[Records from a data collection]
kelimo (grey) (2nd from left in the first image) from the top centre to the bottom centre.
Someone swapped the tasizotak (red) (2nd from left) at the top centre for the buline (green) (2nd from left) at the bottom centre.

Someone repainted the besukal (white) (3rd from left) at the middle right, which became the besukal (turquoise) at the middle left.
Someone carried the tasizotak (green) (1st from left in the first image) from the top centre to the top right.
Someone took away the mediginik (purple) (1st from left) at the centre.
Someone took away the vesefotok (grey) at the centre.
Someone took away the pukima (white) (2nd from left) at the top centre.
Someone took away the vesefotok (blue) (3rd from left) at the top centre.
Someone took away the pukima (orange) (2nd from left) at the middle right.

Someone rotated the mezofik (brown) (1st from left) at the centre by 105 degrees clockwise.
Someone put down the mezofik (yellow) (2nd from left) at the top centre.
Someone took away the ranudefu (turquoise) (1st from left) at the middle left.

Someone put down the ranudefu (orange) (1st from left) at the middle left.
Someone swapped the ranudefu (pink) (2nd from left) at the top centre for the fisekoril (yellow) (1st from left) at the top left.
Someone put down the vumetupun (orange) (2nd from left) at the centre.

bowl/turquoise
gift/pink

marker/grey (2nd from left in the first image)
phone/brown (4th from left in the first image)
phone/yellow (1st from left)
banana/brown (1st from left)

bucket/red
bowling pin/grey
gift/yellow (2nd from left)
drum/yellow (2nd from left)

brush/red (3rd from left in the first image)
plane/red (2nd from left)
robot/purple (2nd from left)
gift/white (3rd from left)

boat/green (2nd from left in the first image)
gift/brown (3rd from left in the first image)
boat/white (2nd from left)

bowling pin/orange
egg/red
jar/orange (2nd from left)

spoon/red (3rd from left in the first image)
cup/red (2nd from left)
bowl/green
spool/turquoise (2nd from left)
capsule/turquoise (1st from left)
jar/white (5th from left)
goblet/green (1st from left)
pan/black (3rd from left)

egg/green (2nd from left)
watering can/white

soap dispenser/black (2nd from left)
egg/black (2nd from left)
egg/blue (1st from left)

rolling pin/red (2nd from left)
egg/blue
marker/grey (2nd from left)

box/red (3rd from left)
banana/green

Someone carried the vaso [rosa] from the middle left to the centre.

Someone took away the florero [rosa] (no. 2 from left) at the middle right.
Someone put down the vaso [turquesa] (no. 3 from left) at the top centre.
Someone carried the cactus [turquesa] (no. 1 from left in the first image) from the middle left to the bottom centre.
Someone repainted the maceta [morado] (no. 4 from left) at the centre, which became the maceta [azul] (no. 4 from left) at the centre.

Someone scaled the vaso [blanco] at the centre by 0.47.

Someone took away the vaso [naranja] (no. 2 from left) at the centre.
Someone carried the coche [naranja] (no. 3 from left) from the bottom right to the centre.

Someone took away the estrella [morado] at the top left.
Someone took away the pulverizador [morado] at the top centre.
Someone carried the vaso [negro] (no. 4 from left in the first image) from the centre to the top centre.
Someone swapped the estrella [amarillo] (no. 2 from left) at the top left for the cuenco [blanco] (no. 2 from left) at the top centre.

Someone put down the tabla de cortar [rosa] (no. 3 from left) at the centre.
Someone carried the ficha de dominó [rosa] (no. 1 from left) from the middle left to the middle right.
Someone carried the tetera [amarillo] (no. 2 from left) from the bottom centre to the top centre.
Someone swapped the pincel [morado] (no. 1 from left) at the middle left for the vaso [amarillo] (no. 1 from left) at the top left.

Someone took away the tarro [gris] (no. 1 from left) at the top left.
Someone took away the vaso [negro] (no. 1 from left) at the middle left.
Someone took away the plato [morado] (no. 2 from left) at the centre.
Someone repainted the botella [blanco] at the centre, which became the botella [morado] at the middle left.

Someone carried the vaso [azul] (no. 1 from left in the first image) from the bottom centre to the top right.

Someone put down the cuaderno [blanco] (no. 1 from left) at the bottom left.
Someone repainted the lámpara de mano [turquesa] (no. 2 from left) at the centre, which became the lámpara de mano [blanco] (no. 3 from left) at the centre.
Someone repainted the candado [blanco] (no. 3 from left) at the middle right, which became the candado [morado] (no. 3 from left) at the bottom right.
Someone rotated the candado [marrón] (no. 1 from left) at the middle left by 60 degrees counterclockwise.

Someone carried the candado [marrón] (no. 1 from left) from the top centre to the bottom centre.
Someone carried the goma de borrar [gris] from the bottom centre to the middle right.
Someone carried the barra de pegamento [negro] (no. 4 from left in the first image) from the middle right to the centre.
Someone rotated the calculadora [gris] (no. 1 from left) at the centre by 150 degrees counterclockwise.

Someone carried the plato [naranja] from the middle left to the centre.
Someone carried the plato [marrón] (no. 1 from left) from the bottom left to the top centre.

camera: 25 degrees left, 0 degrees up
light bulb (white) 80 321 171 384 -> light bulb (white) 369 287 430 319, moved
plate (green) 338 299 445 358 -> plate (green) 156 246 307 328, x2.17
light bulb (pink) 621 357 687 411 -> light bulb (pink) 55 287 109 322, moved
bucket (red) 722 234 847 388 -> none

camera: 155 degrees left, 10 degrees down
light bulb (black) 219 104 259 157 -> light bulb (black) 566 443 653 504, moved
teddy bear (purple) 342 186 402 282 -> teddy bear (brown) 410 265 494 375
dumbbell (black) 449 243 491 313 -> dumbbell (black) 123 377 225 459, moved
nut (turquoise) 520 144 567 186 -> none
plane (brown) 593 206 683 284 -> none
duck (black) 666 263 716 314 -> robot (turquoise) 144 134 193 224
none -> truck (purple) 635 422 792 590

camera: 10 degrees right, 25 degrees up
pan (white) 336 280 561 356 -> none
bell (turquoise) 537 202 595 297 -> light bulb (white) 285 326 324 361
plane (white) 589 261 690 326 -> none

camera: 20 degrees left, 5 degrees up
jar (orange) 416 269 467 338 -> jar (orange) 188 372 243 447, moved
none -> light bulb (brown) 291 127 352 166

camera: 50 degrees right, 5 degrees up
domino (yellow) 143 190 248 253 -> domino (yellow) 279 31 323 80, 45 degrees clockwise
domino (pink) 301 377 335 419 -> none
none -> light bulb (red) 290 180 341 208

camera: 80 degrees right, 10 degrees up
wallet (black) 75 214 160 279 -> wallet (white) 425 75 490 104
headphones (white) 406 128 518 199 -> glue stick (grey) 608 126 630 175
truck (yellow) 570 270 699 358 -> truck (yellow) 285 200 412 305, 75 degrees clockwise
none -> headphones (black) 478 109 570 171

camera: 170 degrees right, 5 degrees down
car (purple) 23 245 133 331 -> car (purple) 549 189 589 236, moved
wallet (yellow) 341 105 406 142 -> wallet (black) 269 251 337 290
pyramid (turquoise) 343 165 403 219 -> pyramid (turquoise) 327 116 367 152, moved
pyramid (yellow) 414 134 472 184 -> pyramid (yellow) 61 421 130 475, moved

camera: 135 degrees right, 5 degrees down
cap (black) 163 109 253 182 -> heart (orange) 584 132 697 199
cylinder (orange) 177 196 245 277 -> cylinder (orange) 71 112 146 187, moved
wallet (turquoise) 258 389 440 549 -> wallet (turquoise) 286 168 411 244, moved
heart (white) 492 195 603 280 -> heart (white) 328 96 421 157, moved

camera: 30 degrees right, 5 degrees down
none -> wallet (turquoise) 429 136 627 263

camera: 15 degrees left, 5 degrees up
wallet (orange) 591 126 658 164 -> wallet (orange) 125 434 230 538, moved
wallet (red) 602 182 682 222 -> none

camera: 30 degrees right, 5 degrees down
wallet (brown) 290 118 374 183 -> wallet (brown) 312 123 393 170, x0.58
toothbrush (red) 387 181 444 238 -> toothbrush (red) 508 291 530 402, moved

__HOW TO COMPLETE THIS TASK__
Could you transcribe every entry exactly, without altering anything?

__RESULT OF THE TASK__
kelimo (grey) (2nd from left in the first image) from the top centre to the bottom centre.
Someone swapped the tasizotak (red) (2nd from left) at the top centre for the buline (green) (2nd from left) at the bottom centre.

Someone repainted the besukal (white) (3rd from left) at the middle right, which became the besukal (turquoise) at the middle left.
Someone carried the tasizotak (green) (1st from left in the first image) from the top centre to the top right.
Someone took away the mediginik (purple) (1st from left) at the centre.
Someone took away the vesefotok (grey) at the centre.
Someone took away the pukima (white) (2nd from left) at the top centre.
Someone took away the vesefotok (blue) (3rd from left) at the top centre.
Someone took away the pukima (orange) (2nd from left) at the middle right.

Someone rotated the mezofik (brown) (1st from left) at the centre by 105 degrees clockwise.
Someone put down the mezofik (yellow) (2nd from left) at the top centre.
Someone took away the ranudefu (turquoise) (1st from left) at the middle left.

Someone put down the ranudefu (orange) (1st from left) at the middle left.
Someone swapped the ranudefu (pink) (2nd from left) at the top centre for the fisekoril (yellow) (1st from left) at the top left.
Someone put down the vumetupun (orange) (2nd from left) at the centre.

bowl/turquoise
gift/pink

marker/grey (2nd from left in the first image)
phone/brown (4th from left in the first image)
phone/yellow (1st from left)
banana/brown (1st from left)

bucket/red
bowling pin/grey
gift/yellow (2nd from left)
drum/yellow (2nd from left)

brush/red (3rd from left in the first image)
plane/red (2nd from left)
robot/purple (2nd from left)
gift/white (3rd from left)

boat/green (2nd from left in the first image)
gift/brown (3rd from left in the first image)
boat/white (2nd from left)

bowling pin/orange
egg/red
jar/orange (2nd from left)

spoon/red (3rd from left in the first image)
cup/red (2nd from left)
bowl/green
spool/turquoise (2nd from left)
capsule/turquoise (1st from left)
jar/white (5th from left)
goblet/green (1st from left)
pan/black (3rd from left)

egg/green (2nd from left)
watering can/white

soap dispenser/black (2nd from left)
egg/black (2nd from left)
egg/blue (1st from left)

rolling pin/red (2nd from left)
egg/blue
marker/grey (2nd from left)

box/red (3rd from left)
banana/green

Someone carried the vaso [rosa] from the middle left to the centre.

Someone took away the florero [rosa] (no. 2 from left) at the middle right.
Someone put down the vaso [turquesa] (no. 3 from left) at the top centre.
Someone carried the cactus [turquesa] (no. 1 from left in the first image) from the middle left to the bottom centre.
Someone repainted the maceta [morado] (no. 4 from left) at the centre, which became the maceta [azul] (no. 4 from left) at the centre.

Someone scaled the vaso [blanco] at the centre by 0.47.

Someone took away the vaso [naranja] (no. 2 from left) at the centre.
Someone carried the coche [naranja] (no. 3 from left) from the bottom right to the centre.

Someone took away the estrella [morado] at the top left.
Someone took away the pulverizador [morado] at the top centre.
Someone carried the vaso [negro] (no. 4 from left in the first image) from the centre to the top centre.
Someone swapped the estrella [amarillo] (no. 2 from left) at the top left for the cuenco [blanco] (no. 2 from left) at the top centre.

Someone put down the tabla de cortar [rosa] (no. 3 from left) at the centre.
Someone carried the ficha de dominó [rosa] (no. 1 from left) from the middle left to the middle right.
Someone carried the tetera [amarillo] (no. 2 from left) from the bottom centre to the top centre.
Someone swapped the pincel [morado] (no. 1 from left) at the middle left for the vaso [amarillo] (no. 1 from left) at the top left.

Someone took away the tarro [gris] (no. 1 from left) at the top left.
Someone took away the vaso [negro] (no. 1 from left) at the middle left.
Someone took away the plato [morado] (no. 2 from left) at the centre.
Someone repainted the botella [blanco] at the centre, which became the botella [morado] at the middle left.

Someone carried the vaso [azul] (no. 1 from left in the first image) from the bottom centre to the top right.

Someone put down the cuaderno [blanco] (no. 1 from left) at the bottom left.
Someone repainted the lámpara de mano [turquesa] (no. 2 from left) at the centre, which became the lámpara de mano [blanco] (no. 3 from left) at the centre.
Someone repainted the candado [blanco] (no. 3 from left) at the middle right, which became the candado [morado] (no. 3 from left) at the bottom right.
Someone rotated the candado [marrón] (no. 1 from left) at the middle left by 60 degrees counterclockwise.

Someone carried the candado [marrón] (no. 1 from left) from the top centre to the bottom centre.
Someone carried the goma de borrar [gris] from the bottom centre to the middle right.
Someone carried the barra de pegamento [negro] (no. 4 from left in the first image) from the middle right to the centre.
Someone rotated the calculadora [gris] (no. 1 from left) at the centre by 150 degrees counterclockwise.

Someone carried the plato [naranja] from the middle left to the centre.
Someone carried the plato [marrón] (no. 1 from left) from the bottom left to the top centre.

camera: 25 degrees left, 0 degrees up
light bulb (white) 80 321 171 384 -> light bulb (white) 369 287 430 319, moved
plate (green) 338 299 445 358 -> plate (green) 156 246 307 328, x2.17
light bulb (pink) 621 357 687 411 -> light bulb (pink) 55 287 109 322, moved
bucket (red) 722 234 847 388 -> none

camera: 155 degrees left, 10 degrees down
light bulb (black) 219 104 259 157 -> light bulb (black) 566 443 653 504, moved
teddy bear (purple) 342 186 402 282 -> teddy bear (brown) 410 265 494 375
dumbbell (black) 449 243 491 313 -> dumbbell (black) 123 377 225 459, moved
nut (turquoise) 520 144 567 186 -> none
plane (brown) 593 206 683 284 -> none
duck (black) 666 263 716 314 -> robot (turquoise) 144 134 193 224
none -> truck (purple) 635 422 792 590

camera: 10 degrees right, 25 degrees up
pan (white) 336 280 561 356 -> none
bell (turquoise) 537 202 595 297 -> light bulb (white) 285 326 324 361
plane (white) 589 261 690 326 -> none

camera: 20 degrees left, 5 degrees up
jar (orange) 416 269 467 338 -> jar (orange) 188 372 243 447, moved
none -> light bulb (brown) 291 127 352 166

camera: 50 degrees right, 5 degrees up
domino (yellow) 143 190 248 253 -> domino (yellow) 279 31 323 80, 45 degrees clockwise
domino (pink) 301 377 335 419 -> none
none -> light bulb (red) 290 180 341 208

camera: 80 degrees right, 10 degrees up
wallet (black) 75 214 160 279 -> wallet (white) 425 75 490 104
headphones (white) 406 128 518 199 -> glue stick (grey) 608 126 630 175
truck (yellow) 570 270 699 358 -> truck (yellow) 285 200 412 305, 75 degrees clockwise
none -> headphones (black) 478 109 570 171

camera: 170 degrees right, 5 degrees down
car (purple) 23 245 133 331 -> car (purple) 549 189 589 236, moved
wallet (yellow) 341 105 406 142 -> wallet (black) 269 251 337 290
pyramid (turquoise) 343 165 403 219 -> pyramid (turquoise) 327 116 367 152, moved
pyramid (yellow) 414 134 472 184 -> pyramid (yellow) 61 421 130 475, moved

camera: 135 degrees right, 5 degrees down
cap (black) 163 109 253 182 -> heart (orange) 584 132 697 199
cylinder (orange) 177 196 245 277 -> cylinder (orange) 71 112 146 187, moved
wallet (turquoise) 258 389 440 549 -> wallet (turquoise) 286 168 411 244, moved
heart (white) 492 195 603 280 -> heart (white) 328 96 421 157, moved

camera: 30 degrees right, 5 degrees down
none -> wallet (turquoise) 429 136 627 263

camera: 15 degrees left, 5 degrees up
wallet (orange) 591 126 658 164 -> wallet (orange) 125 434 230 538, moved
wallet (red) 602 182 682 222 -> none

camera: 30 degrees right, 5 degrees down
wallet (brown) 290 118 374 183 -> wallet (brown) 312 123 393 170, x0.58
toothbrush (red) 387 181 444 238 -> toothbrush (red) 508 291 530 402, moved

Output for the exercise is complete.